*Supplied material*
++++++++++++++++++++
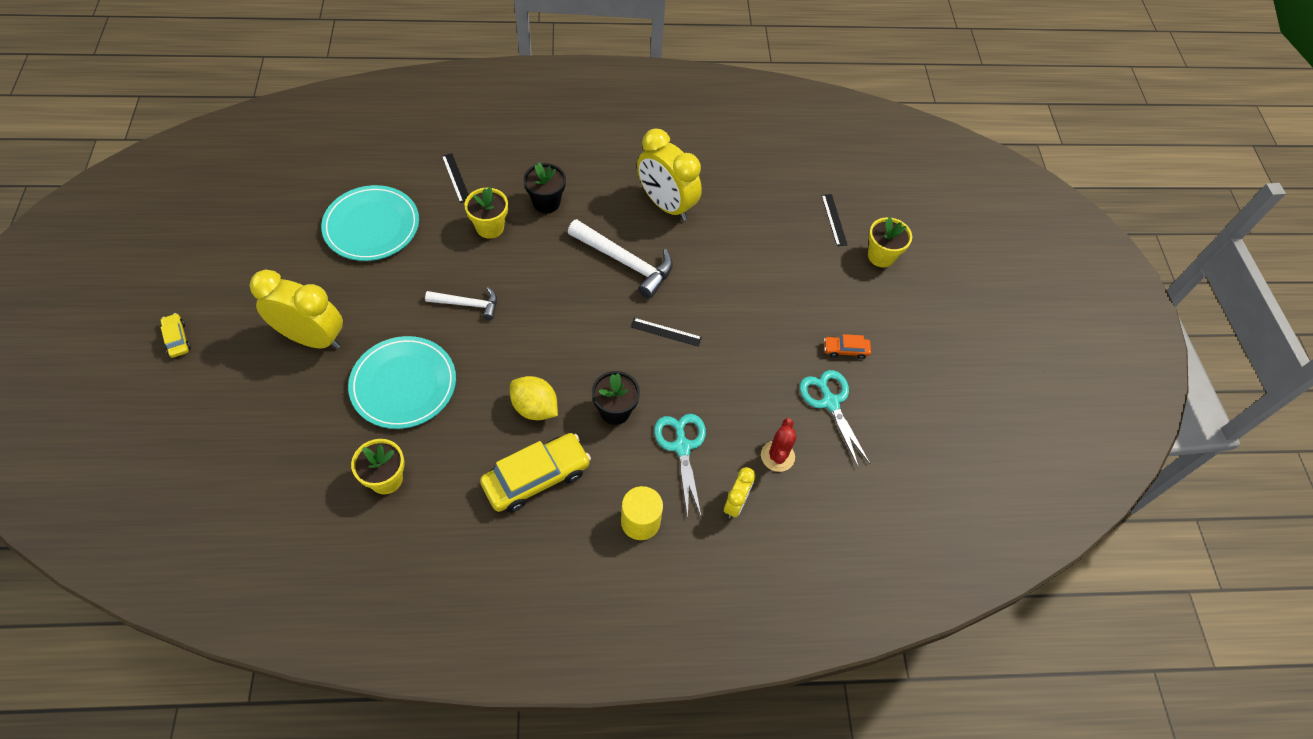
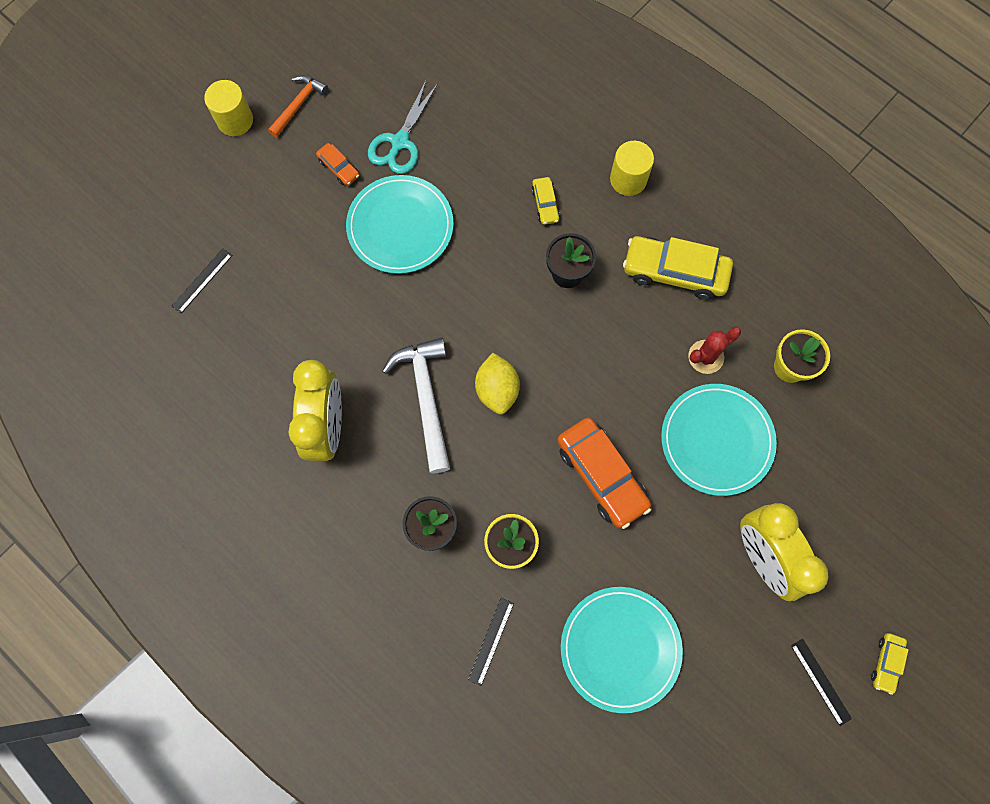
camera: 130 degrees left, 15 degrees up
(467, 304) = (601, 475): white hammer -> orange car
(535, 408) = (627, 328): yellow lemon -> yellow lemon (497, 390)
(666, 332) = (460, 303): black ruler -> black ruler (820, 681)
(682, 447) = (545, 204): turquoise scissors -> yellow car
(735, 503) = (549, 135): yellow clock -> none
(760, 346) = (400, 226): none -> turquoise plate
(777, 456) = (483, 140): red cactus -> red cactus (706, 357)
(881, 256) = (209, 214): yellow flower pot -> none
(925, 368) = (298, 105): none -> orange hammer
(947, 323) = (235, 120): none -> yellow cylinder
++++++++++++++++++++
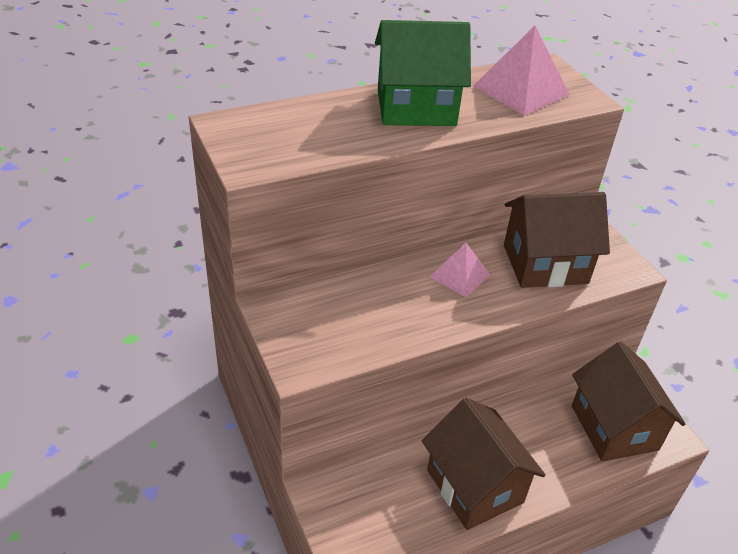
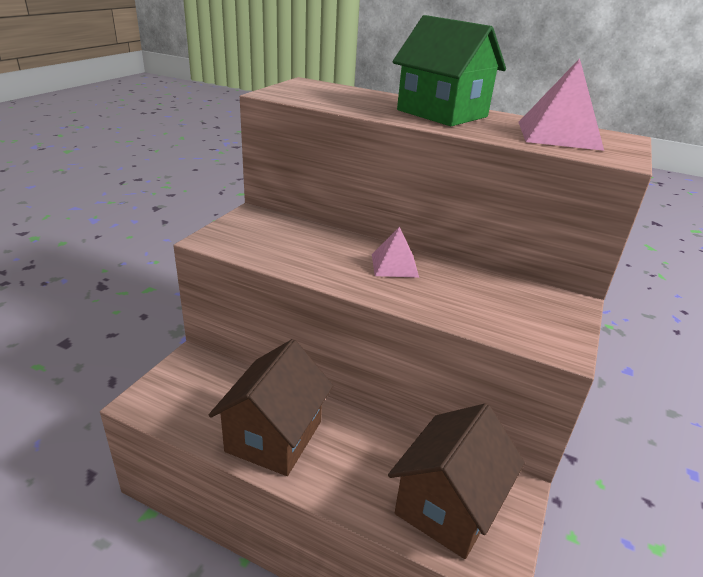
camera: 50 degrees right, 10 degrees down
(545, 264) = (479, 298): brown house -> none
++++++++++++++++++++
*Work instructions*
In the listing above, find the line with "(735, 503) = (549, 135): yellow clock -> none" and the line with "(947, 323) = (235, 120): none". Output those two lines and every line between them, exactly as written.

*Written answer*
(735, 503) = (549, 135): yellow clock -> none
(760, 346) = (400, 226): none -> turquoise plate
(777, 456) = (483, 140): red cactus -> red cactus (706, 357)
(881, 256) = (209, 214): yellow flower pot -> none
(925, 368) = (298, 105): none -> orange hammer
(947, 323) = (235, 120): none -> yellow cylinder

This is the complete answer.